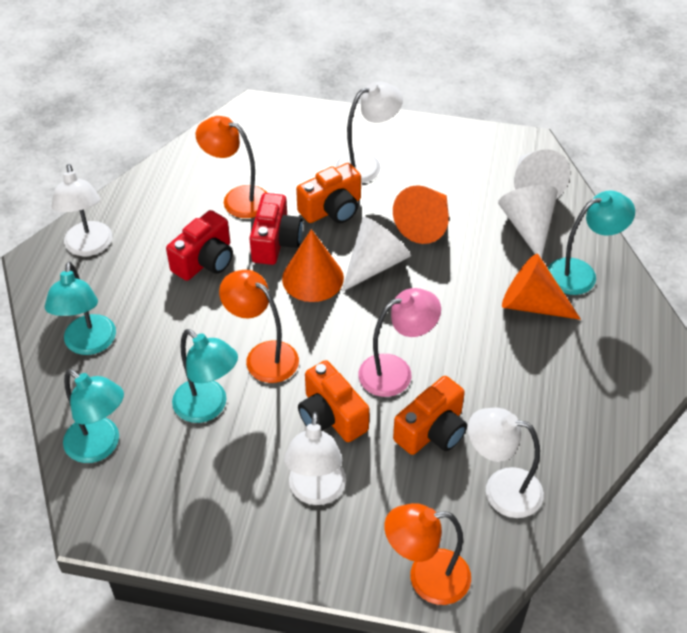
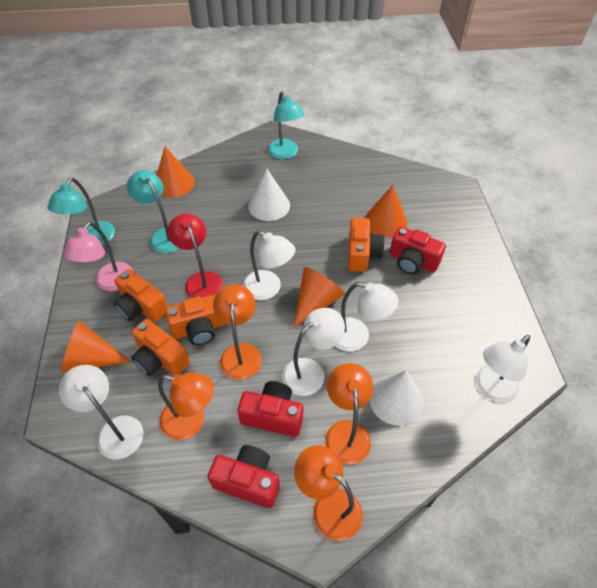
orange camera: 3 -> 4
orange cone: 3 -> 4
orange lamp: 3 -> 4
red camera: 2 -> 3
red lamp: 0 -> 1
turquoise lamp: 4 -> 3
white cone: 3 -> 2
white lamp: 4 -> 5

--

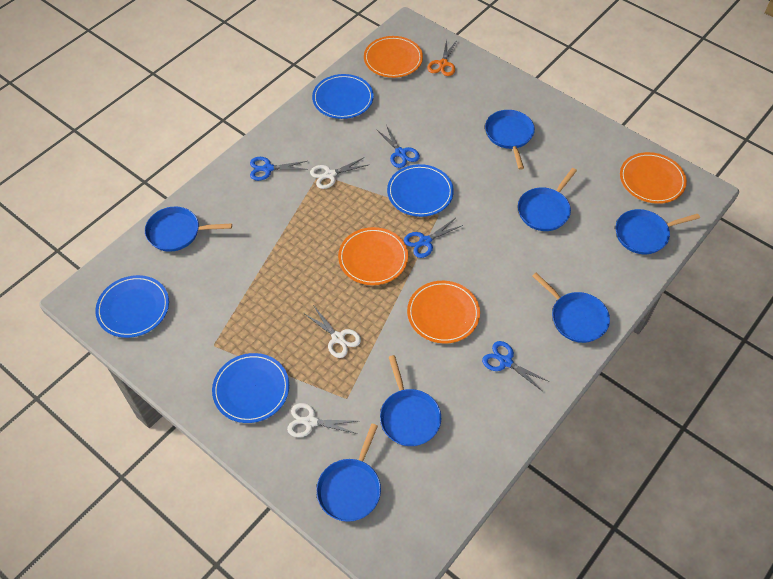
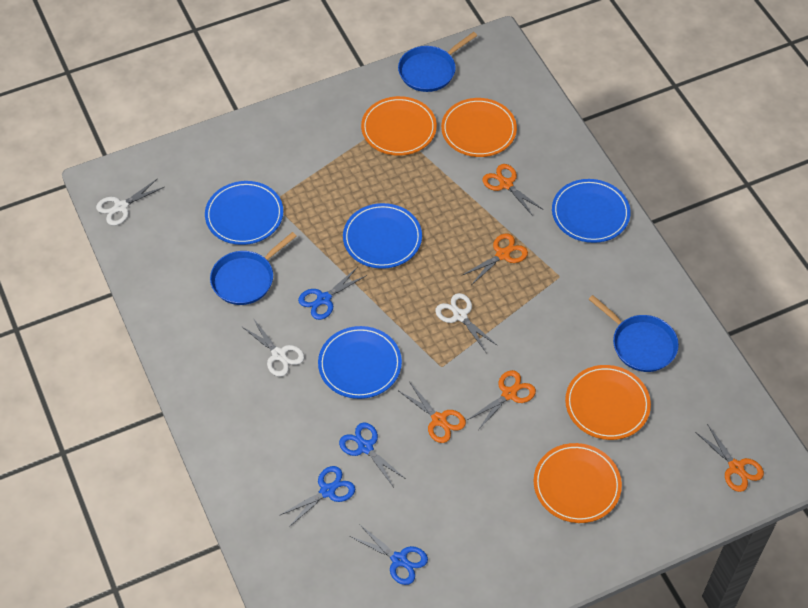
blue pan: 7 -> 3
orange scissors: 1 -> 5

---

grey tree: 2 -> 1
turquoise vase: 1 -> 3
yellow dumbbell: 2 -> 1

__Directions for this task__. For the listing above, print only the lines starting at the line containing "red lamp: 0 -> 1" and ending at the line containing "white lamp: 4 -> 5", exactly, both included.

__Expected answer__.
red lamp: 0 -> 1
turquoise lamp: 4 -> 3
white cone: 3 -> 2
white lamp: 4 -> 5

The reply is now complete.